Input:
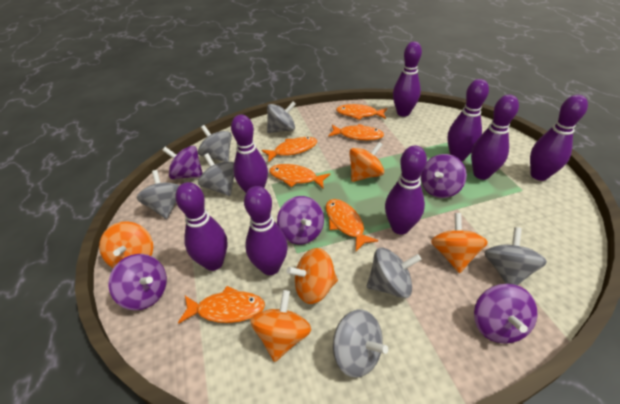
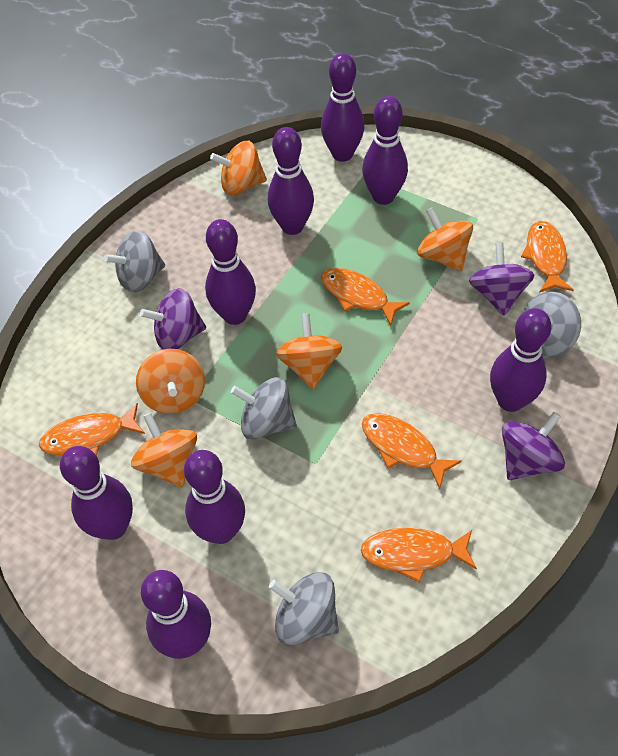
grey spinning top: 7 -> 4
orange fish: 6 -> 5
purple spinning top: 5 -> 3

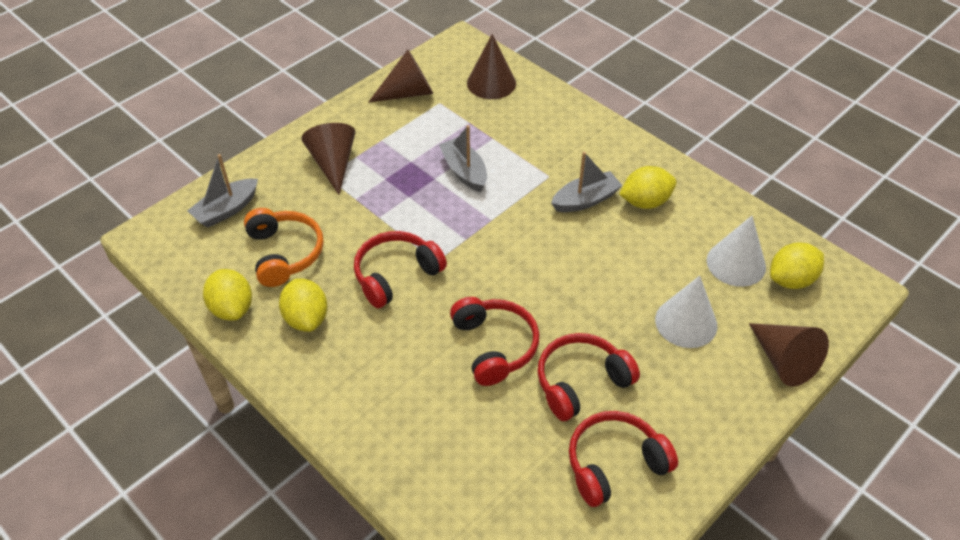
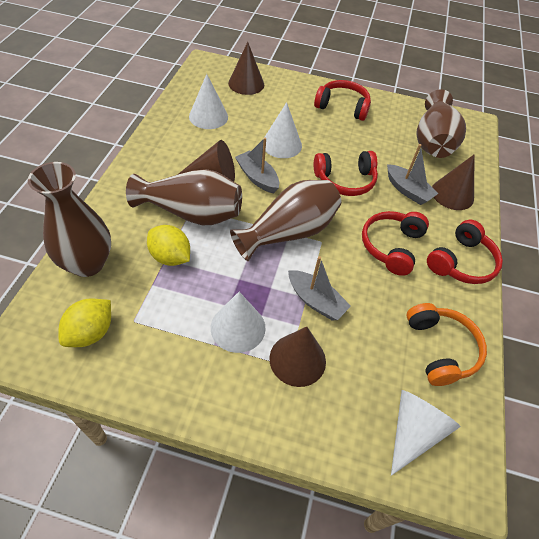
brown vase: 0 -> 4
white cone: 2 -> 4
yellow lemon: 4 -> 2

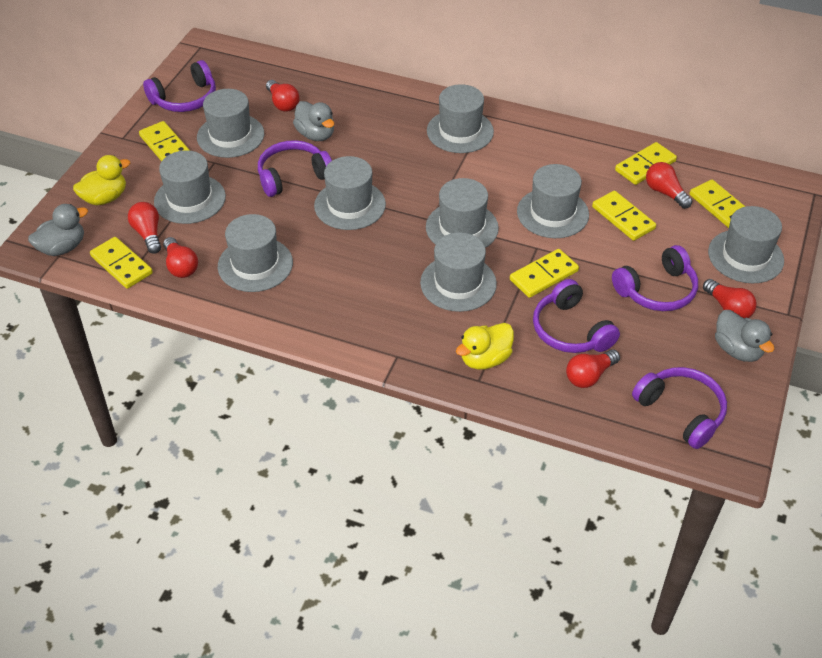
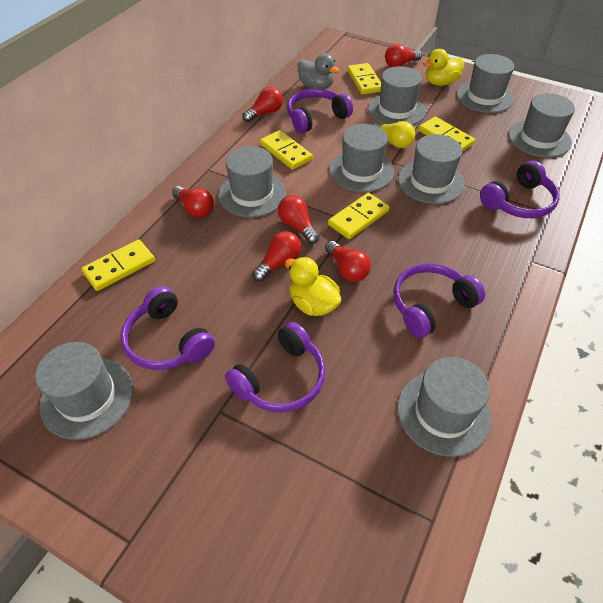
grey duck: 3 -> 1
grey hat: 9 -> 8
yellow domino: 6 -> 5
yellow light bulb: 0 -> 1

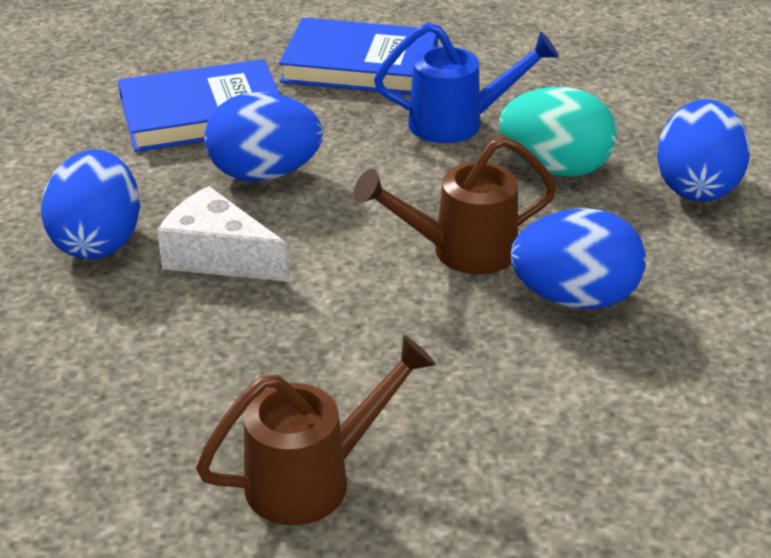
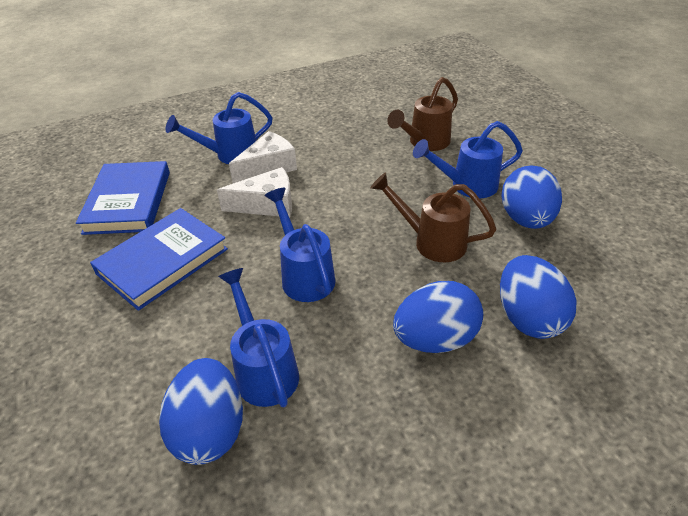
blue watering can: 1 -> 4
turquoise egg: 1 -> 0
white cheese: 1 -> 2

Your goal:
An exact printout of the listing is needed, minus any pictures it contains.

Response:
grey spinning top: 7 -> 4
orange fish: 6 -> 5
purple spinning top: 5 -> 3

brown vase: 0 -> 4
white cone: 2 -> 4
yellow lemon: 4 -> 2

grey duck: 3 -> 1
grey hat: 9 -> 8
yellow domino: 6 -> 5
yellow light bulb: 0 -> 1

blue watering can: 1 -> 4
turquoise egg: 1 -> 0
white cheese: 1 -> 2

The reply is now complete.